## Problem
Everything in the listing should be copied exactly, save for the pictures.

## Data below
————————

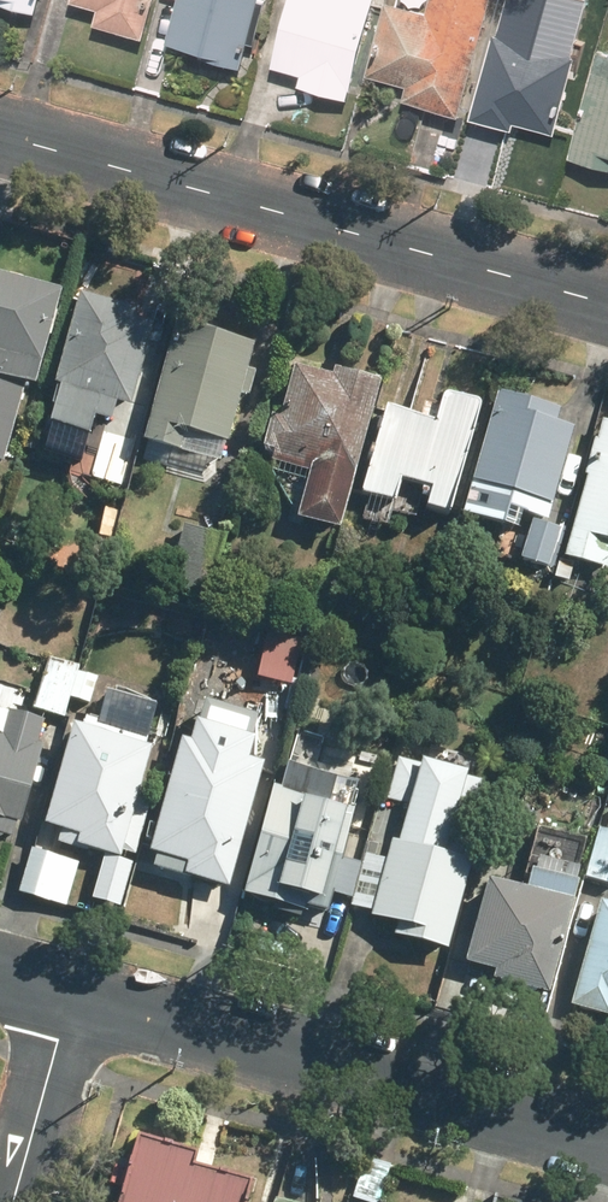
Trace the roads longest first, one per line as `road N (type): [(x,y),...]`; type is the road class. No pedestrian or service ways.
road 1 (residential): [(607,302),(0,132)]
road 2 (residential): [(69,996),(607,1146)]
road 3 (residential): [(14,1201),(69,996)]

————————

## Response
Trace the roads longest first, one per line as `road N (type): [(x,y),...]`; type is the road class. No pedestrian or service ways.
road 1 (residential): [(607,302),(0,132)]
road 2 (residential): [(69,996),(607,1146)]
road 3 (residential): [(14,1201),(69,996)]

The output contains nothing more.